■ **About this task**: Return all the entries below exactly as they were given.

■ **Material provided**:
---
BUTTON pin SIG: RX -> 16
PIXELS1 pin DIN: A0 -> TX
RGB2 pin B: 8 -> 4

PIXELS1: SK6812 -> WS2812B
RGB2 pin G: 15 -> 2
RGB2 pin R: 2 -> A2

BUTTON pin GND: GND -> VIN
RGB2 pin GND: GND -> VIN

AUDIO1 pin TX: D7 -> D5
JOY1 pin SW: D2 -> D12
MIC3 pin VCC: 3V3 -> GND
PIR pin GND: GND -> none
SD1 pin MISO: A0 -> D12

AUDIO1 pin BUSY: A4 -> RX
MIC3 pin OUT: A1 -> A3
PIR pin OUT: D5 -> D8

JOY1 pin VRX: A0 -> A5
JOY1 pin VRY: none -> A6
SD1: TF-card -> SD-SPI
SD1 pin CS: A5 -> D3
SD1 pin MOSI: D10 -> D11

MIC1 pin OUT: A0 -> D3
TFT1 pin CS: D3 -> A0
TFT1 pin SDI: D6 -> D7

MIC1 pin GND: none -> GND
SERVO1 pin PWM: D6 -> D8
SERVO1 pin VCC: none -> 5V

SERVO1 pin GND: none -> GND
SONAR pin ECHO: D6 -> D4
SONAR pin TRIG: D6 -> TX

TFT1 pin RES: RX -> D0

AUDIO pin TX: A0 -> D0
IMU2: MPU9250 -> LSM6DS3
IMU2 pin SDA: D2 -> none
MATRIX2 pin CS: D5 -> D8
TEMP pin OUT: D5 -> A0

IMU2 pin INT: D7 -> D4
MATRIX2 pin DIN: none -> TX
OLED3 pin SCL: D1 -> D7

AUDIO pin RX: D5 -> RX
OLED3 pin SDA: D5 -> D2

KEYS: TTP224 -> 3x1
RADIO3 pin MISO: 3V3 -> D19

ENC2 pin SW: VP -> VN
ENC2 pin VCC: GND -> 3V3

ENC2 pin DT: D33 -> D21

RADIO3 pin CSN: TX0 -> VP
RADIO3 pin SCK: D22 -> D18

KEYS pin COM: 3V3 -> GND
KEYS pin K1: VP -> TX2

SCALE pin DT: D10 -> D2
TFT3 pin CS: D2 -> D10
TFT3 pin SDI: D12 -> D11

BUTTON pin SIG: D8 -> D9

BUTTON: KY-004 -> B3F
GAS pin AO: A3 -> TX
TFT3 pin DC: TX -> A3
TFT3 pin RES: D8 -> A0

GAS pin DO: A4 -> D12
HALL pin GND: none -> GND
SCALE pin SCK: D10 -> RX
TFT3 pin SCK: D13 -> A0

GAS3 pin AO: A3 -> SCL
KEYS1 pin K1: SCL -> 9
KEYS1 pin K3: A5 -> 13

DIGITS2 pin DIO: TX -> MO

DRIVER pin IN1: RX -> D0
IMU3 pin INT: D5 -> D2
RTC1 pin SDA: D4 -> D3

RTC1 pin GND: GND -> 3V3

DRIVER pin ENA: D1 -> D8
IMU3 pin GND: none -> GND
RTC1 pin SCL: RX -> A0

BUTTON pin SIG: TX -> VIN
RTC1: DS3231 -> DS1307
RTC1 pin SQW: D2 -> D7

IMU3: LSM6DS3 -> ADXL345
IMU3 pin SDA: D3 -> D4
---
■ **Exercise solution**:
BUTTON pin SIG: RX -> 16
PIXELS1 pin DIN: A0 -> TX
RGB2 pin B: 8 -> 4

PIXELS1: SK6812 -> WS2812B
RGB2 pin G: 15 -> 2
RGB2 pin R: 2 -> A2

BUTTON pin GND: GND -> VIN
RGB2 pin GND: GND -> VIN

AUDIO1 pin TX: D7 -> D5
JOY1 pin SW: D2 -> D12
MIC3 pin VCC: 3V3 -> GND
PIR pin GND: GND -> none
SD1 pin MISO: A0 -> D12

AUDIO1 pin BUSY: A4 -> RX
MIC3 pin OUT: A1 -> A3
PIR pin OUT: D5 -> D8

JOY1 pin VRX: A0 -> A5
JOY1 pin VRY: none -> A6
SD1: TF-card -> SD-SPI
SD1 pin CS: A5 -> D3
SD1 pin MOSI: D10 -> D11

MIC1 pin OUT: A0 -> D3
TFT1 pin CS: D3 -> A0
TFT1 pin SDI: D6 -> D7

MIC1 pin GND: none -> GND
SERVO1 pin PWM: D6 -> D8
SERVO1 pin VCC: none -> 5V

SERVO1 pin GND: none -> GND
SONAR pin ECHO: D6 -> D4
SONAR pin TRIG: D6 -> TX

TFT1 pin RES: RX -> D0

AUDIO pin TX: A0 -> D0
IMU2: MPU9250 -> LSM6DS3
IMU2 pin SDA: D2 -> none
MATRIX2 pin CS: D5 -> D8
TEMP pin OUT: D5 -> A0

IMU2 pin INT: D7 -> D4
MATRIX2 pin DIN: none -> TX
OLED3 pin SCL: D1 -> D7

AUDIO pin RX: D5 -> RX
OLED3 pin SDA: D5 -> D2

KEYS: TTP224 -> 3x1
RADIO3 pin MISO: 3V3 -> D19

ENC2 pin SW: VP -> VN
ENC2 pin VCC: GND -> 3V3

ENC2 pin DT: D33 -> D21

RADIO3 pin CSN: TX0 -> VP
RADIO3 pin SCK: D22 -> D18

KEYS pin COM: 3V3 -> GND
KEYS pin K1: VP -> TX2

SCALE pin DT: D10 -> D2
TFT3 pin CS: D2 -> D10
TFT3 pin SDI: D12 -> D11

BUTTON pin SIG: D8 -> D9

BUTTON: KY-004 -> B3F
GAS pin AO: A3 -> TX
TFT3 pin DC: TX -> A3
TFT3 pin RES: D8 -> A0

GAS pin DO: A4 -> D12
HALL pin GND: none -> GND
SCALE pin SCK: D10 -> RX
TFT3 pin SCK: D13 -> A0

GAS3 pin AO: A3 -> SCL
KEYS1 pin K1: SCL -> 9
KEYS1 pin K3: A5 -> 13

DIGITS2 pin DIO: TX -> MO

DRIVER pin IN1: RX -> D0
IMU3 pin INT: D5 -> D2
RTC1 pin SDA: D4 -> D3

RTC1 pin GND: GND -> 3V3

DRIVER pin ENA: D1 -> D8
IMU3 pin GND: none -> GND
RTC1 pin SCL: RX -> A0

BUTTON pin SIG: TX -> VIN
RTC1: DS3231 -> DS1307
RTC1 pin SQW: D2 -> D7

IMU3: LSM6DS3 -> ADXL345
IMU3 pin SDA: D3 -> D4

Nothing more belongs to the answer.